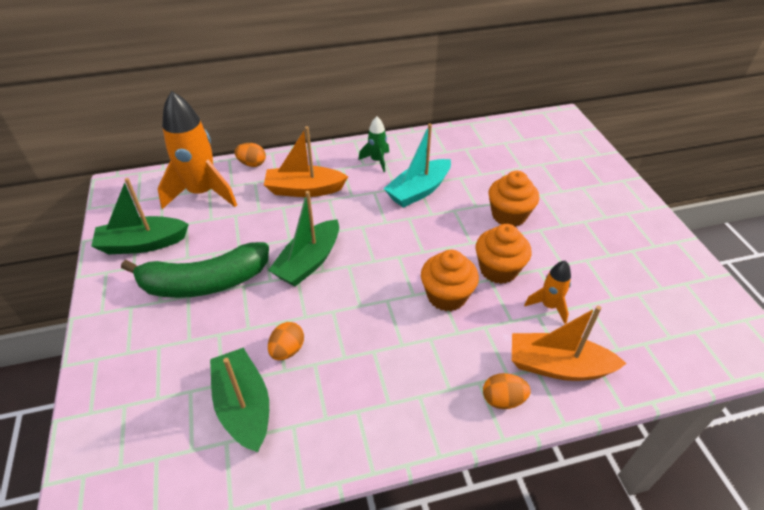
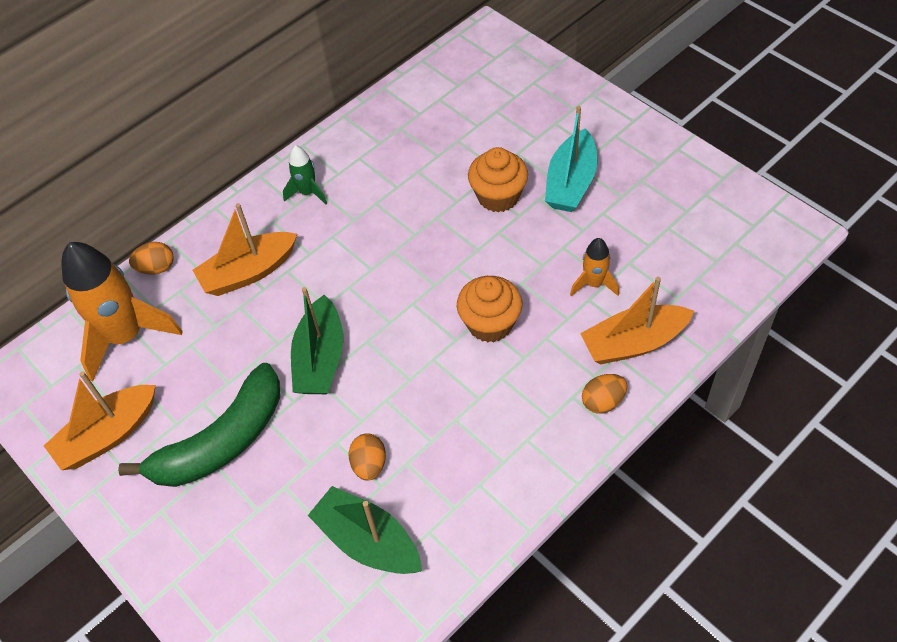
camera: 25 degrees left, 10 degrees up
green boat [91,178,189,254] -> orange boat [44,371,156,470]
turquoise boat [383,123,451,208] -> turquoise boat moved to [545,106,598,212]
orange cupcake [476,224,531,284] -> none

---

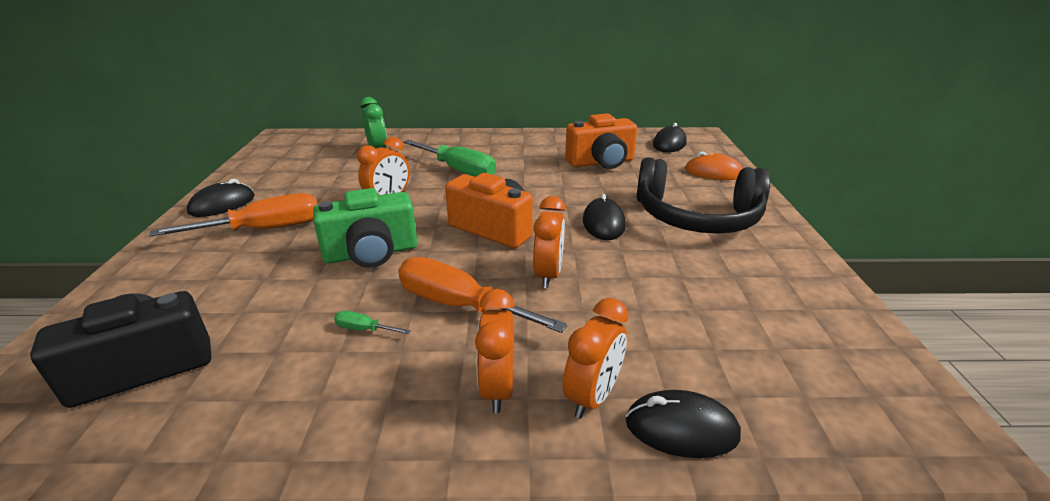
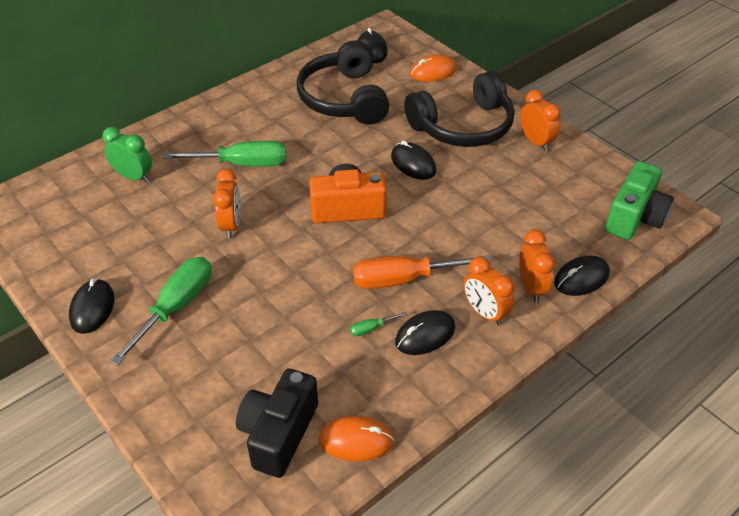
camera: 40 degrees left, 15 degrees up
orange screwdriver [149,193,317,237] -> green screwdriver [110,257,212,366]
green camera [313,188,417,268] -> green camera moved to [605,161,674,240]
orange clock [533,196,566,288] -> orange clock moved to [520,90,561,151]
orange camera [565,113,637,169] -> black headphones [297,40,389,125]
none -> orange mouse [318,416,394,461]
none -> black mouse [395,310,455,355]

Assigned task: All lines above from the one containing "camera: 25 degrees left, 10 degrees up" to the one containing "orange cupcake [476,224,531,284] -> none" must be repeated exactly, both lines included, and no others.

The answer:
camera: 25 degrees left, 10 degrees up
green boat [91,178,189,254] -> orange boat [44,371,156,470]
turquoise boat [383,123,451,208] -> turquoise boat moved to [545,106,598,212]
orange cupcake [476,224,531,284] -> none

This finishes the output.